=== THE RECORDS ===

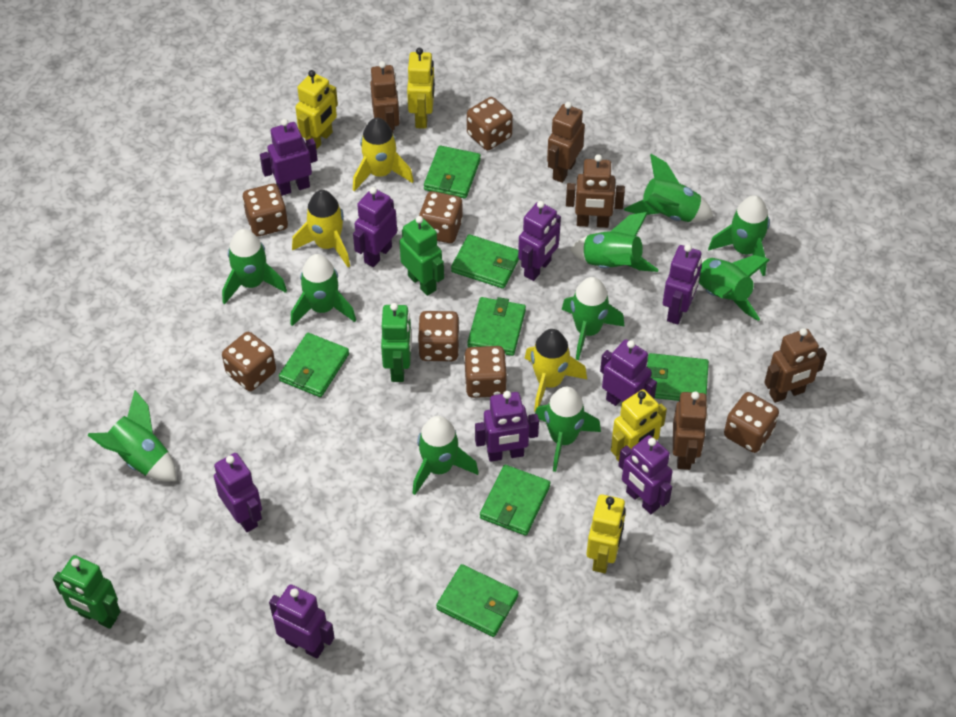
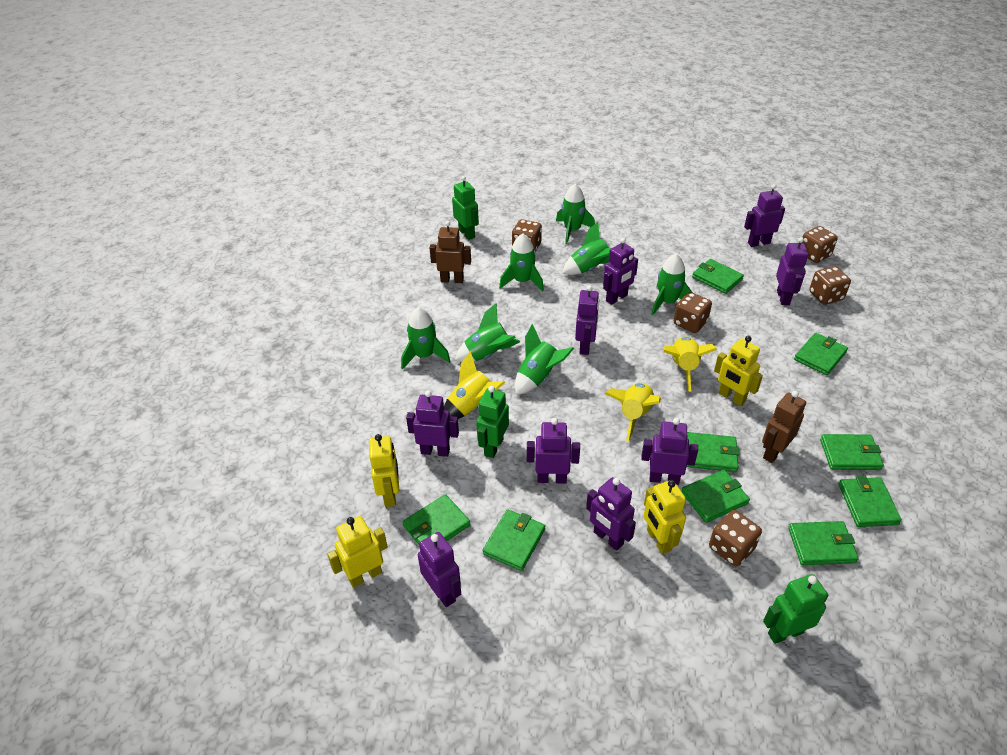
brown dice: 7 -> 5
brown robot: 5 -> 2
green rocket: 10 -> 7
green wallet: 7 -> 9

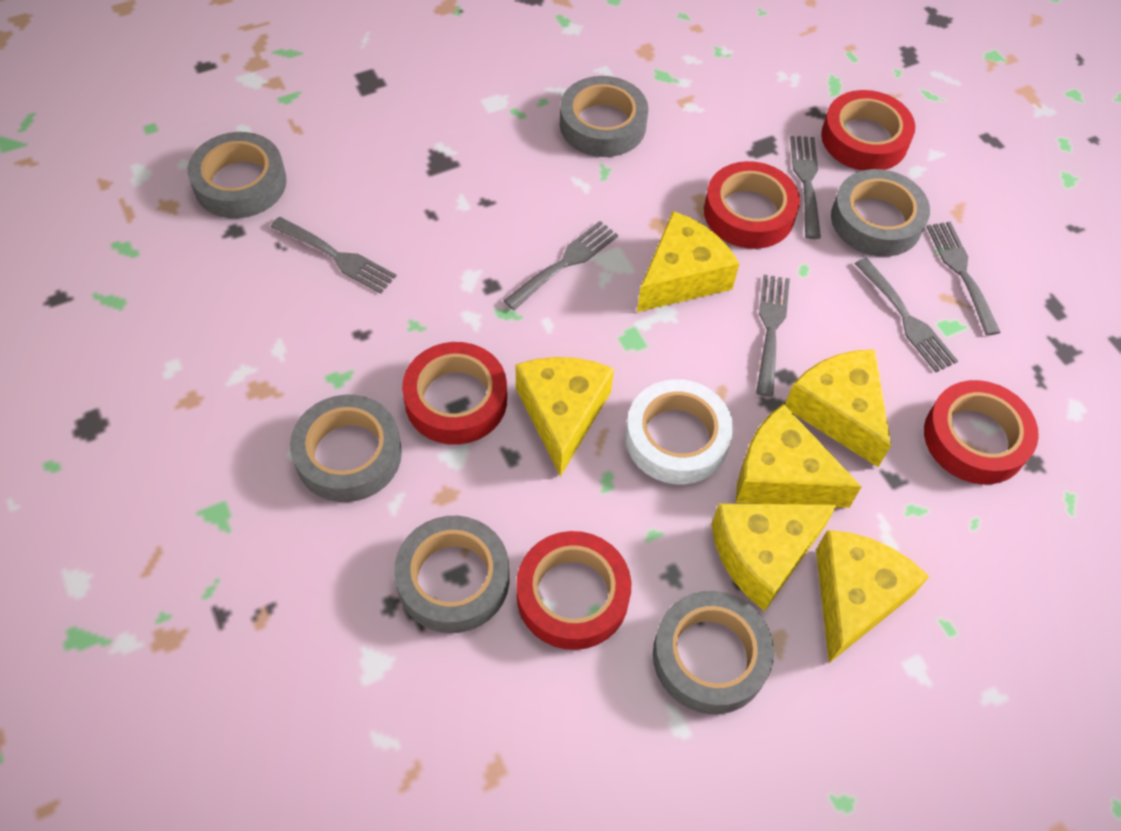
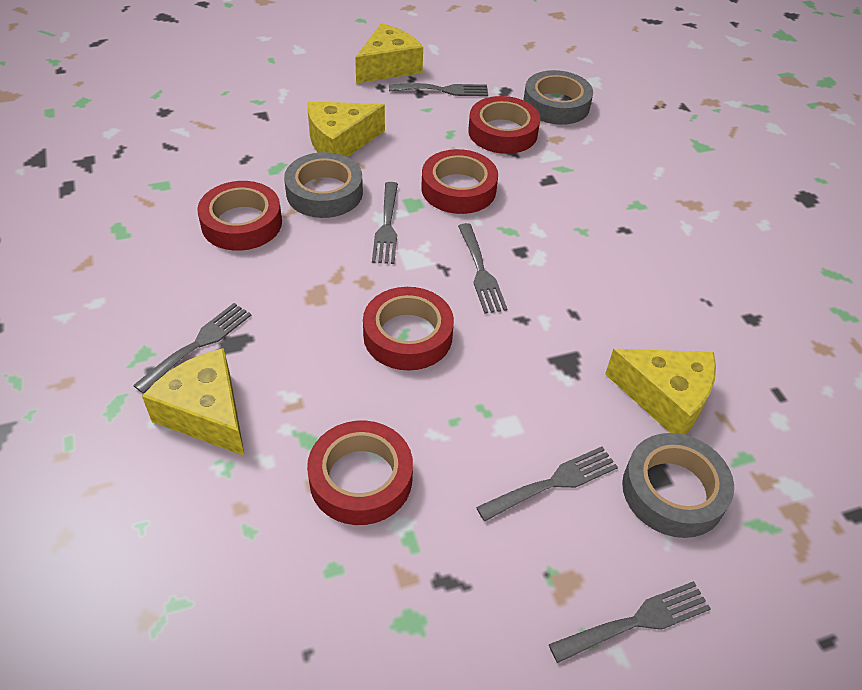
grey tape: 6 -> 3
white tape: 1 -> 0
yellow cheese: 6 -> 4

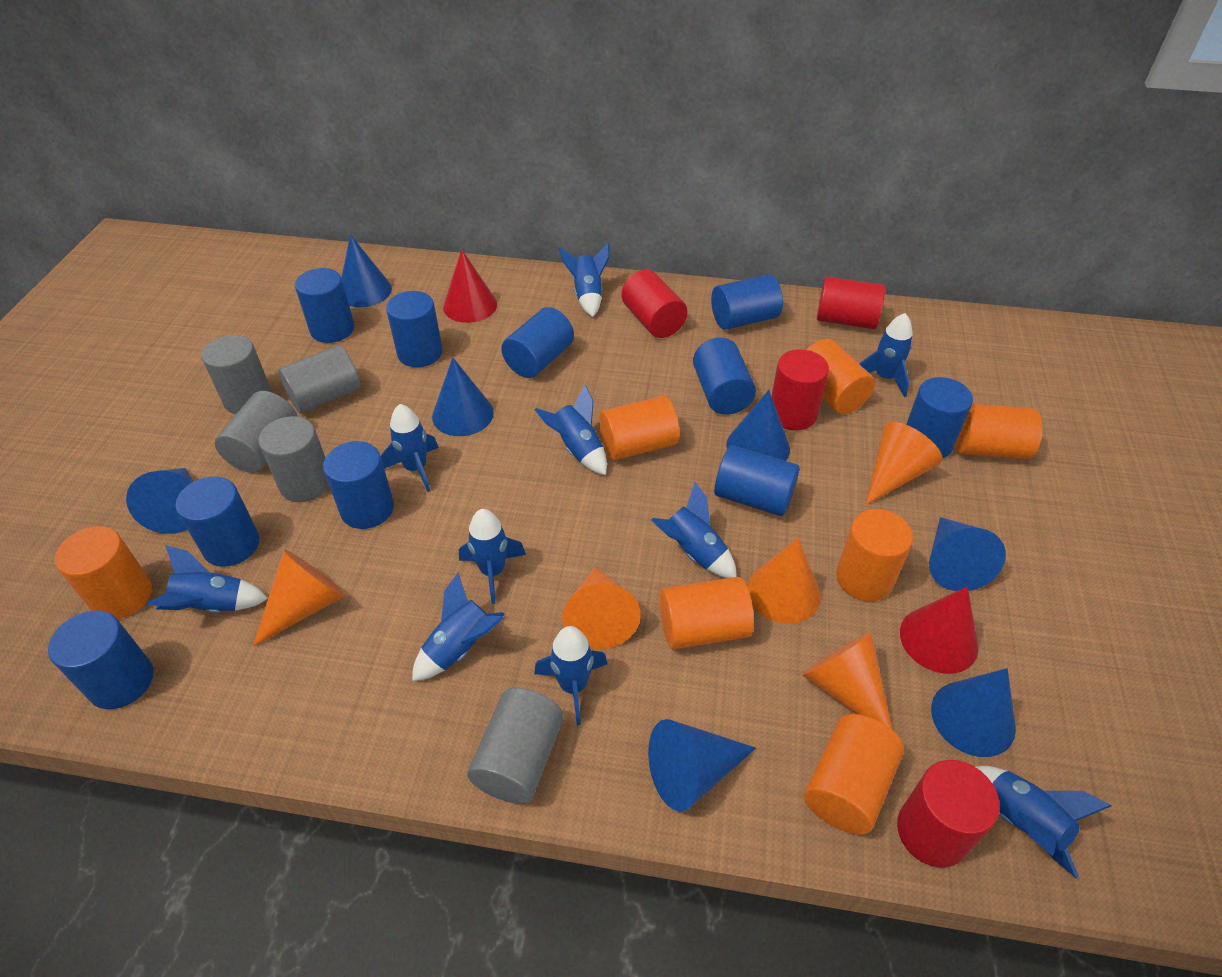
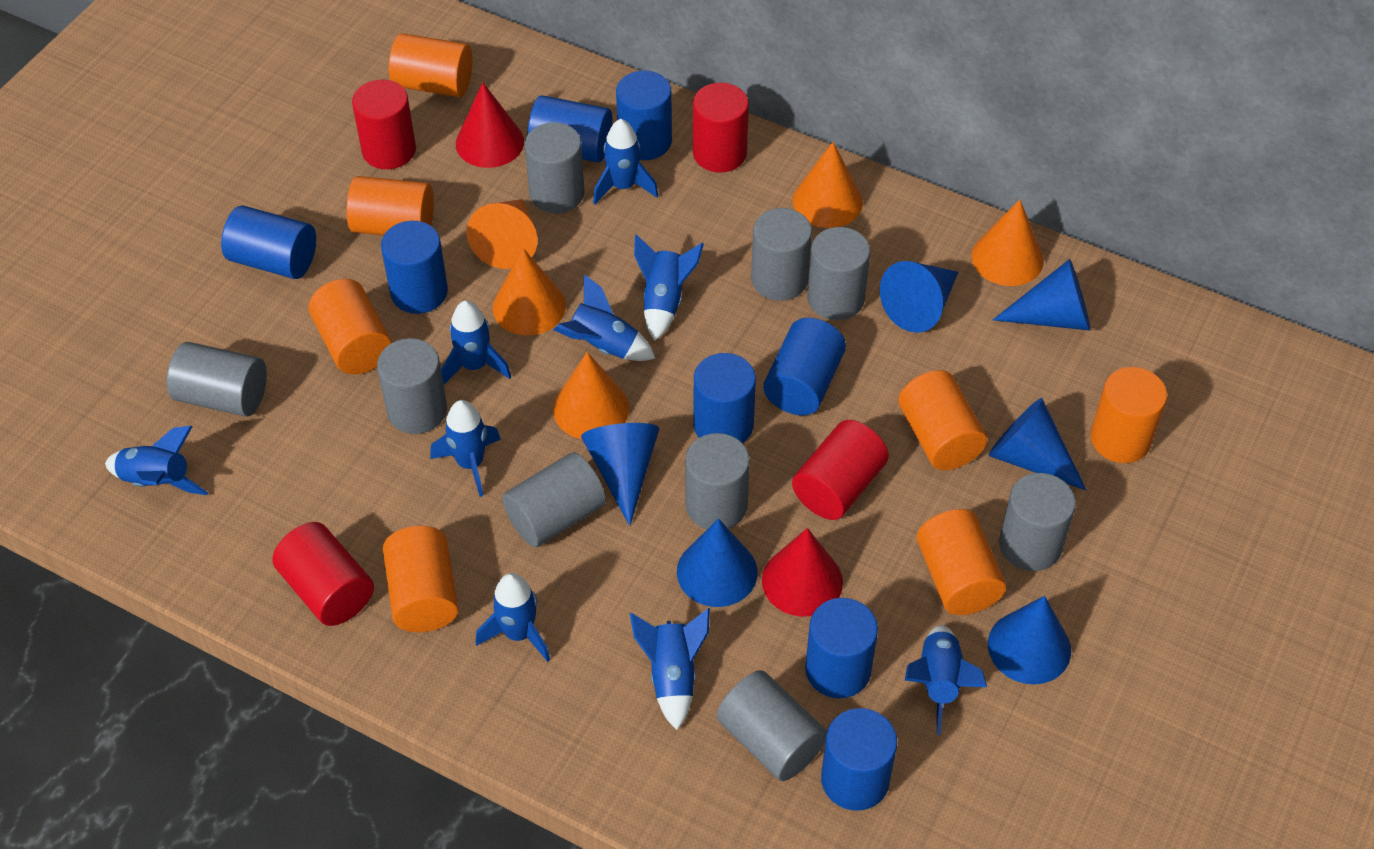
blue cone: 7 -> 6
blue cylinder: 10 -> 8
blue rocket: 10 -> 9
grey cylinder: 5 -> 9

=== REQUIREMENT ===
Return the records word for word, leaving every picture out of the copy.

=== WRITTEN RESPONSE ===
brown dice: 7 -> 5
brown robot: 5 -> 2
green rocket: 10 -> 7
green wallet: 7 -> 9

grey tape: 6 -> 3
white tape: 1 -> 0
yellow cheese: 6 -> 4

blue cone: 7 -> 6
blue cylinder: 10 -> 8
blue rocket: 10 -> 9
grey cylinder: 5 -> 9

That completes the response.